- [Action item]:
This exercise calls for all the entries that follow to be set down exactly, without their images.

┌─ Given records

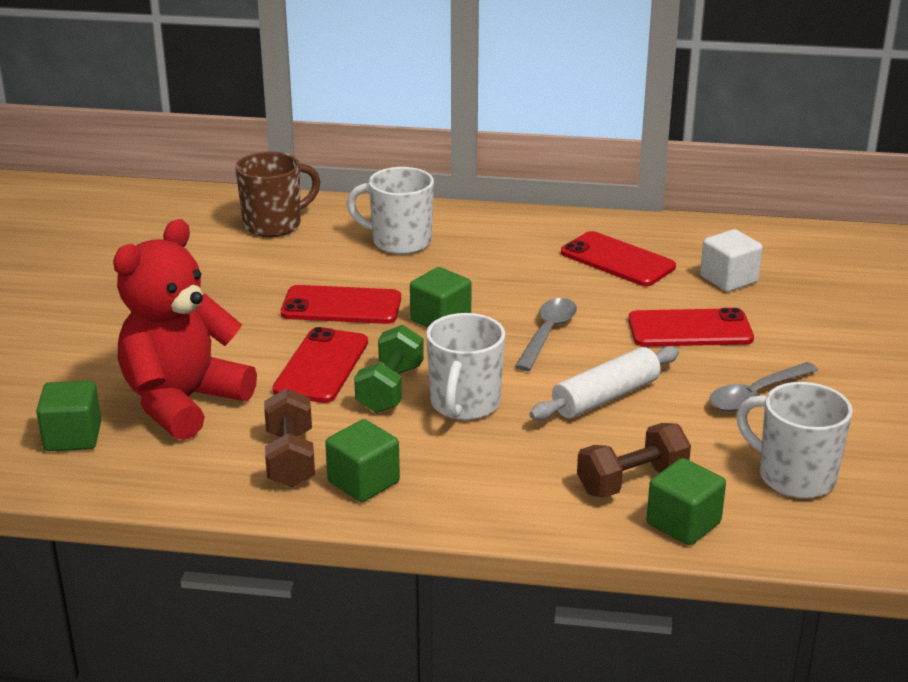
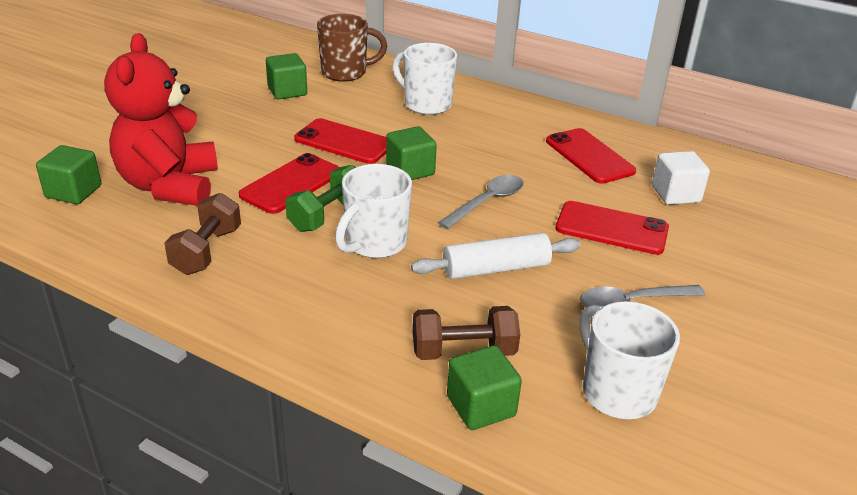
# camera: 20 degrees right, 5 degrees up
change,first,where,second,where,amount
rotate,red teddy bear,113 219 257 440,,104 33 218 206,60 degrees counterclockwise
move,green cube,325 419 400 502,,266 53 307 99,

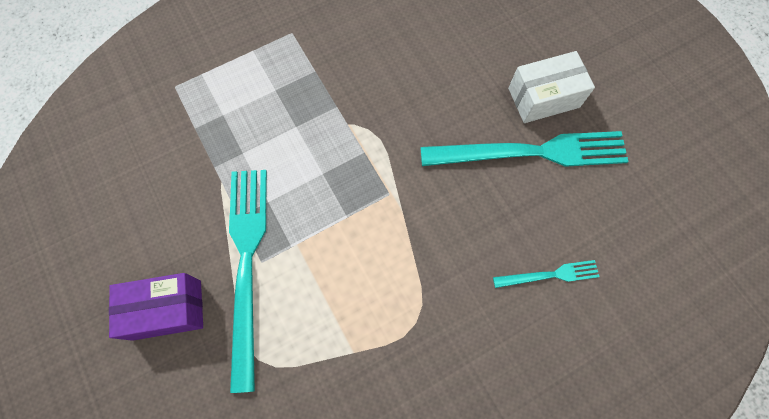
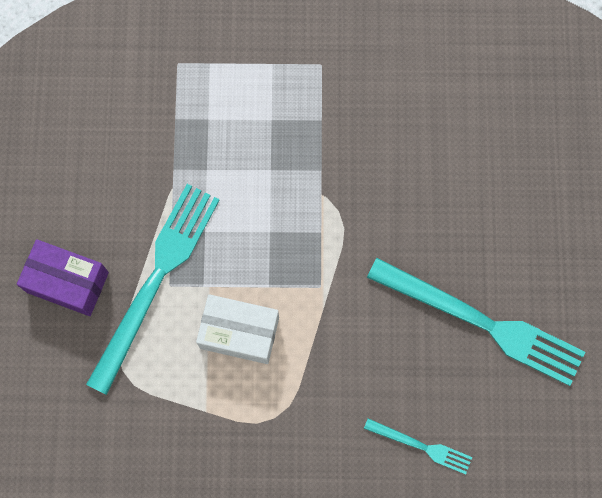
# camera: 30 degrees right, 5 degrees up
change,first,where,second,where,amount
move,white box,508 51 595 123,,196 294 279 364,

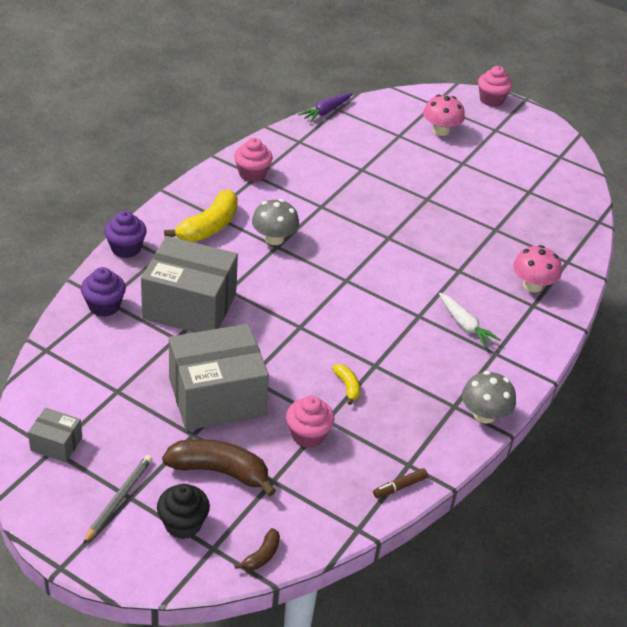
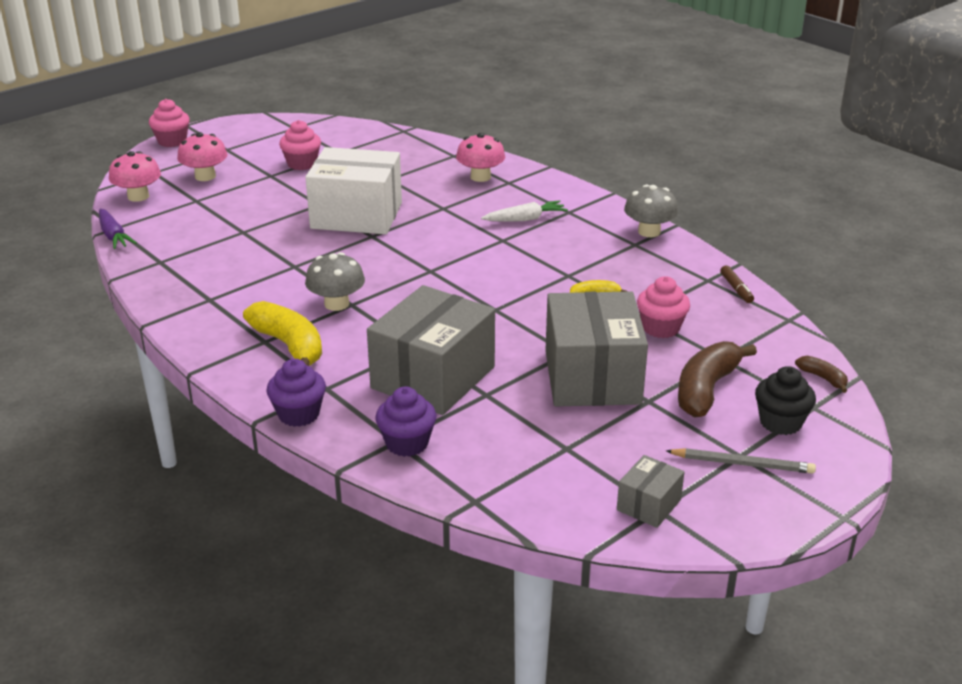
# camera: 70 degrees left, 10 degrees down
change,first,where,second,where,amount
rotate,grey pencil,83 455 152 544,,666 448 816 474,150 degrees clockwise
move,pink cupcake,234 138 273 182,,279 120 321 170,
insert,,,pink mushroom,109 151 161 202,
insert,,,white box,305 147 402 234,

└─

- [Task solution]:
# camera: 20 degrees right, 5 degrees up
change,first,where,second,where,amount
rotate,red teddy bear,113 219 257 440,,104 33 218 206,60 degrees counterclockwise
move,green cube,325 419 400 502,,266 53 307 99,

# camera: 30 degrees right, 5 degrees up
change,first,where,second,where,amount
move,white box,508 51 595 123,,196 294 279 364,

# camera: 70 degrees left, 10 degrees down
change,first,where,second,where,amount
rotate,grey pencil,83 455 152 544,,666 448 816 474,150 degrees clockwise
move,pink cupcake,234 138 273 182,,279 120 321 170,
insert,,,pink mushroom,109 151 161 202,
insert,,,white box,305 147 402 234,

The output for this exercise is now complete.